== PROBLEM DETAILS ==
Reproduce the records below exactly, with nothing altered.

(Data entries)
▬▬▬
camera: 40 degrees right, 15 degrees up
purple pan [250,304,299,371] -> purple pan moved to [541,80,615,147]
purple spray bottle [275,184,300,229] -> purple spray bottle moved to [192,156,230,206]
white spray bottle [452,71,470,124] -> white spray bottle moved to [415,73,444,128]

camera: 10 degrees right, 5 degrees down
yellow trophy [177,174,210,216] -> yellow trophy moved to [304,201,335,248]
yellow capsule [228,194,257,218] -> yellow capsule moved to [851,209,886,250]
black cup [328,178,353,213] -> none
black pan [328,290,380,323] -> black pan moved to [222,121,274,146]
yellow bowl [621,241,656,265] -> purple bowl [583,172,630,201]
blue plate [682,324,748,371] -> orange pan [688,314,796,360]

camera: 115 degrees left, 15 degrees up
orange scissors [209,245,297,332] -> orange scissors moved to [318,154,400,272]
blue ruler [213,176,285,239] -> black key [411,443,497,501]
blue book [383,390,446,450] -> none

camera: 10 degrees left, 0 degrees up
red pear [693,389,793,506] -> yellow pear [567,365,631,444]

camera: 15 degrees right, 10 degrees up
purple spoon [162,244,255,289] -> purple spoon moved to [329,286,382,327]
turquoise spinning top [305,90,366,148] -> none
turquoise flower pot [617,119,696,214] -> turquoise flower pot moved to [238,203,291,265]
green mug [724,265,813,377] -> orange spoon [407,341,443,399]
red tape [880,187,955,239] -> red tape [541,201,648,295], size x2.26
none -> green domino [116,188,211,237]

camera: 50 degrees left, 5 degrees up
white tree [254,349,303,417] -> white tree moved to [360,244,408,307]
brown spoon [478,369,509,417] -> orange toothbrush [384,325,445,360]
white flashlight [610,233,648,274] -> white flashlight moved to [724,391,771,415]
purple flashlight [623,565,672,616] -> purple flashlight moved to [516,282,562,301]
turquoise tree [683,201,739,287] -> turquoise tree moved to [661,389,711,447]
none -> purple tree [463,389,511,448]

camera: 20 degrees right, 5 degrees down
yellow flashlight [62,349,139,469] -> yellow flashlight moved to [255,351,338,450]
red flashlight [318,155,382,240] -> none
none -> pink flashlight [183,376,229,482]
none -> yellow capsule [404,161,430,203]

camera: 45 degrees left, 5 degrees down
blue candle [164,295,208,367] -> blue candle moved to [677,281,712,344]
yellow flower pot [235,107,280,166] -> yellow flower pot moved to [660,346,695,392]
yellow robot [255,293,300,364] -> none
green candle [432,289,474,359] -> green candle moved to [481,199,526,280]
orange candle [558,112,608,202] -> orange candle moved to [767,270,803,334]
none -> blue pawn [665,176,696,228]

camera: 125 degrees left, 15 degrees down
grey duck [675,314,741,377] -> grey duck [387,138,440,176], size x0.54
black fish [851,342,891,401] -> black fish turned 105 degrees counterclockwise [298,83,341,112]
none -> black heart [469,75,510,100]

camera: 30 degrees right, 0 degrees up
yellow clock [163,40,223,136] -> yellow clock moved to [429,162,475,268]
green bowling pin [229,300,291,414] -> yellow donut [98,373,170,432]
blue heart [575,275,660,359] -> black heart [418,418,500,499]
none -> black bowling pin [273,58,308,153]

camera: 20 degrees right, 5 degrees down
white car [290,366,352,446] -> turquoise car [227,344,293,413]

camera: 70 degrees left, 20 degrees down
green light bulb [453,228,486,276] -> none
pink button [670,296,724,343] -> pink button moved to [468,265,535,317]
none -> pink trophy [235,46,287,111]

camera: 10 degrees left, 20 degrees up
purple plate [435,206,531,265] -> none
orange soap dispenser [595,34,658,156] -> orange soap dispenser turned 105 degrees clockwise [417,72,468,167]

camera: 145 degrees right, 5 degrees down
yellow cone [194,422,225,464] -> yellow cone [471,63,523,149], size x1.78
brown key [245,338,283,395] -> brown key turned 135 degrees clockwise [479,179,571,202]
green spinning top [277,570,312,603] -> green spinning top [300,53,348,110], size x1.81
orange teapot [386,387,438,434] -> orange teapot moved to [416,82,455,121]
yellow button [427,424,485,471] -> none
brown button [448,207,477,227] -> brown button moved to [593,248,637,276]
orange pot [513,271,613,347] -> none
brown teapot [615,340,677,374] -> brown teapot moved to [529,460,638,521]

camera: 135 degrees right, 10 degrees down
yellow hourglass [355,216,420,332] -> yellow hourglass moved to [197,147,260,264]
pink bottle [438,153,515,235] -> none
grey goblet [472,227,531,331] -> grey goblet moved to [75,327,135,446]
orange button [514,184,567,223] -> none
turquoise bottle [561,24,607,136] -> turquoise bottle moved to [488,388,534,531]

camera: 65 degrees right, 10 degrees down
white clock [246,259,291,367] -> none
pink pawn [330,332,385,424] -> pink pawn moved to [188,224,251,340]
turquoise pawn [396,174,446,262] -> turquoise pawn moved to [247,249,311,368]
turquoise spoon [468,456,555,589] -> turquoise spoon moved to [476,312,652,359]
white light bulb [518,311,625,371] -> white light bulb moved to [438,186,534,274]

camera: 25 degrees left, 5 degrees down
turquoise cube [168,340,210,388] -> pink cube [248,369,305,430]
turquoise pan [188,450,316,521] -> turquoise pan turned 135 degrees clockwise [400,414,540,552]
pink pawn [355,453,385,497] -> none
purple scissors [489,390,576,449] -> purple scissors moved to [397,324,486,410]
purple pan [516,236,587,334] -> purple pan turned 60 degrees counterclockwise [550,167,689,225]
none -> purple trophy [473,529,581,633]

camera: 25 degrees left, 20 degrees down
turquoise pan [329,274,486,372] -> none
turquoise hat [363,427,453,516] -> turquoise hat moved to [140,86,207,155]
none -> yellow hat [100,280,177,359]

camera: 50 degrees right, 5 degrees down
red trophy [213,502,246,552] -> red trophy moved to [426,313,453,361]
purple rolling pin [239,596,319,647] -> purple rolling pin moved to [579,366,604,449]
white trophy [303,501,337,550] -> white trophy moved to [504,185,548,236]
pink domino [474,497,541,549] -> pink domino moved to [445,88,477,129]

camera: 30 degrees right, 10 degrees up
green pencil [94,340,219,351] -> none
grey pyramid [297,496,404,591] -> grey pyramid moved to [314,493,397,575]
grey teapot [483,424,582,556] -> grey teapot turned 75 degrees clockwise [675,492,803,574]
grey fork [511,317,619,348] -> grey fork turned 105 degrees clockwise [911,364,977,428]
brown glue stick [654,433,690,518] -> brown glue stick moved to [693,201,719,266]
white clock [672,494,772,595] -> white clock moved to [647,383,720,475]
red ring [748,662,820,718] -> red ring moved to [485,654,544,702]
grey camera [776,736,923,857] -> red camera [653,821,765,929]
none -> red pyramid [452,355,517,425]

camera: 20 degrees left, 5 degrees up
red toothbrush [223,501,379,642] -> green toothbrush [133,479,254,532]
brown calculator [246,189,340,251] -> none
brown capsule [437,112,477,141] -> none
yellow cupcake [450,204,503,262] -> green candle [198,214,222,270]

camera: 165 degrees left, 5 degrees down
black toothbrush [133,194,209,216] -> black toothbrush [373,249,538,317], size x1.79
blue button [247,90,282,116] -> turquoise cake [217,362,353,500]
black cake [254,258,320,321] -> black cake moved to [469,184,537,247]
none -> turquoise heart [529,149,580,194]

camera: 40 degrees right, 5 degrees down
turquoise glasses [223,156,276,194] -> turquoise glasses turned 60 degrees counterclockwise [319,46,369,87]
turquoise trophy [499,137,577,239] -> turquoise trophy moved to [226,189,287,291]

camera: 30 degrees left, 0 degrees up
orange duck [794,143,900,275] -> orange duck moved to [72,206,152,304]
▬▬▬
== EXERCISE RESULT ==
camera: 40 degrees right, 15 degrees up
purple pan [250,304,299,371] -> purple pan moved to [541,80,615,147]
purple spray bottle [275,184,300,229] -> purple spray bottle moved to [192,156,230,206]
white spray bottle [452,71,470,124] -> white spray bottle moved to [415,73,444,128]

camera: 10 degrees right, 5 degrees down
yellow trophy [177,174,210,216] -> yellow trophy moved to [304,201,335,248]
yellow capsule [228,194,257,218] -> yellow capsule moved to [851,209,886,250]
black cup [328,178,353,213] -> none
black pan [328,290,380,323] -> black pan moved to [222,121,274,146]
yellow bowl [621,241,656,265] -> purple bowl [583,172,630,201]
blue plate [682,324,748,371] -> orange pan [688,314,796,360]

camera: 115 degrees left, 15 degrees up
orange scissors [209,245,297,332] -> orange scissors moved to [318,154,400,272]
blue ruler [213,176,285,239] -> black key [411,443,497,501]
blue book [383,390,446,450] -> none

camera: 10 degrees left, 0 degrees up
red pear [693,389,793,506] -> yellow pear [567,365,631,444]

camera: 15 degrees right, 10 degrees up
purple spoon [162,244,255,289] -> purple spoon moved to [329,286,382,327]
turquoise spinning top [305,90,366,148] -> none
turquoise flower pot [617,119,696,214] -> turquoise flower pot moved to [238,203,291,265]
green mug [724,265,813,377] -> orange spoon [407,341,443,399]
red tape [880,187,955,239] -> red tape [541,201,648,295], size x2.26
none -> green domino [116,188,211,237]

camera: 50 degrees left, 5 degrees up
white tree [254,349,303,417] -> white tree moved to [360,244,408,307]
brown spoon [478,369,509,417] -> orange toothbrush [384,325,445,360]
white flashlight [610,233,648,274] -> white flashlight moved to [724,391,771,415]
purple flashlight [623,565,672,616] -> purple flashlight moved to [516,282,562,301]
turquoise tree [683,201,739,287] -> turquoise tree moved to [661,389,711,447]
none -> purple tree [463,389,511,448]

camera: 20 degrees right, 5 degrees down
yellow flashlight [62,349,139,469] -> yellow flashlight moved to [255,351,338,450]
red flashlight [318,155,382,240] -> none
none -> pink flashlight [183,376,229,482]
none -> yellow capsule [404,161,430,203]

camera: 45 degrees left, 5 degrees down
blue candle [164,295,208,367] -> blue candle moved to [677,281,712,344]
yellow flower pot [235,107,280,166] -> yellow flower pot moved to [660,346,695,392]
yellow robot [255,293,300,364] -> none
green candle [432,289,474,359] -> green candle moved to [481,199,526,280]
orange candle [558,112,608,202] -> orange candle moved to [767,270,803,334]
none -> blue pawn [665,176,696,228]

camera: 125 degrees left, 15 degrees down
grey duck [675,314,741,377] -> grey duck [387,138,440,176], size x0.54
black fish [851,342,891,401] -> black fish turned 105 degrees counterclockwise [298,83,341,112]
none -> black heart [469,75,510,100]

camera: 30 degrees right, 0 degrees up
yellow clock [163,40,223,136] -> yellow clock moved to [429,162,475,268]
green bowling pin [229,300,291,414] -> yellow donut [98,373,170,432]
blue heart [575,275,660,359] -> black heart [418,418,500,499]
none -> black bowling pin [273,58,308,153]

camera: 20 degrees right, 5 degrees down
white car [290,366,352,446] -> turquoise car [227,344,293,413]

camera: 70 degrees left, 20 degrees down
green light bulb [453,228,486,276] -> none
pink button [670,296,724,343] -> pink button moved to [468,265,535,317]
none -> pink trophy [235,46,287,111]

camera: 10 degrees left, 20 degrees up
purple plate [435,206,531,265] -> none
orange soap dispenser [595,34,658,156] -> orange soap dispenser turned 105 degrees clockwise [417,72,468,167]

camera: 145 degrees right, 5 degrees down
yellow cone [194,422,225,464] -> yellow cone [471,63,523,149], size x1.78
brown key [245,338,283,395] -> brown key turned 135 degrees clockwise [479,179,571,202]
green spinning top [277,570,312,603] -> green spinning top [300,53,348,110], size x1.81
orange teapot [386,387,438,434] -> orange teapot moved to [416,82,455,121]
yellow button [427,424,485,471] -> none
brown button [448,207,477,227] -> brown button moved to [593,248,637,276]
orange pot [513,271,613,347] -> none
brown teapot [615,340,677,374] -> brown teapot moved to [529,460,638,521]

camera: 135 degrees right, 10 degrees down
yellow hourglass [355,216,420,332] -> yellow hourglass moved to [197,147,260,264]
pink bottle [438,153,515,235] -> none
grey goblet [472,227,531,331] -> grey goblet moved to [75,327,135,446]
orange button [514,184,567,223] -> none
turquoise bottle [561,24,607,136] -> turquoise bottle moved to [488,388,534,531]

camera: 65 degrees right, 10 degrees down
white clock [246,259,291,367] -> none
pink pawn [330,332,385,424] -> pink pawn moved to [188,224,251,340]
turquoise pawn [396,174,446,262] -> turquoise pawn moved to [247,249,311,368]
turquoise spoon [468,456,555,589] -> turquoise spoon moved to [476,312,652,359]
white light bulb [518,311,625,371] -> white light bulb moved to [438,186,534,274]

camera: 25 degrees left, 5 degrees down
turquoise cube [168,340,210,388] -> pink cube [248,369,305,430]
turquoise pan [188,450,316,521] -> turquoise pan turned 135 degrees clockwise [400,414,540,552]
pink pawn [355,453,385,497] -> none
purple scissors [489,390,576,449] -> purple scissors moved to [397,324,486,410]
purple pan [516,236,587,334] -> purple pan turned 60 degrees counterclockwise [550,167,689,225]
none -> purple trophy [473,529,581,633]

camera: 25 degrees left, 20 degrees down
turquoise pan [329,274,486,372] -> none
turquoise hat [363,427,453,516] -> turquoise hat moved to [140,86,207,155]
none -> yellow hat [100,280,177,359]

camera: 50 degrees right, 5 degrees down
red trophy [213,502,246,552] -> red trophy moved to [426,313,453,361]
purple rolling pin [239,596,319,647] -> purple rolling pin moved to [579,366,604,449]
white trophy [303,501,337,550] -> white trophy moved to [504,185,548,236]
pink domino [474,497,541,549] -> pink domino moved to [445,88,477,129]

camera: 30 degrees right, 10 degrees up
green pencil [94,340,219,351] -> none
grey pyramid [297,496,404,591] -> grey pyramid moved to [314,493,397,575]
grey teapot [483,424,582,556] -> grey teapot turned 75 degrees clockwise [675,492,803,574]
grey fork [511,317,619,348] -> grey fork turned 105 degrees clockwise [911,364,977,428]
brown glue stick [654,433,690,518] -> brown glue stick moved to [693,201,719,266]
white clock [672,494,772,595] -> white clock moved to [647,383,720,475]
red ring [748,662,820,718] -> red ring moved to [485,654,544,702]
grey camera [776,736,923,857] -> red camera [653,821,765,929]
none -> red pyramid [452,355,517,425]

camera: 20 degrees left, 5 degrees up
red toothbrush [223,501,379,642] -> green toothbrush [133,479,254,532]
brown calculator [246,189,340,251] -> none
brown capsule [437,112,477,141] -> none
yellow cupcake [450,204,503,262] -> green candle [198,214,222,270]

camera: 165 degrees left, 5 degrees down
black toothbrush [133,194,209,216] -> black toothbrush [373,249,538,317], size x1.79
blue button [247,90,282,116] -> turquoise cake [217,362,353,500]
black cake [254,258,320,321] -> black cake moved to [469,184,537,247]
none -> turquoise heart [529,149,580,194]

camera: 40 degrees right, 5 degrees down
turquoise glasses [223,156,276,194] -> turquoise glasses turned 60 degrees counterclockwise [319,46,369,87]
turquoise trophy [499,137,577,239] -> turquoise trophy moved to [226,189,287,291]

camera: 30 degrees left, 0 degrees up
orange duck [794,143,900,275] -> orange duck moved to [72,206,152,304]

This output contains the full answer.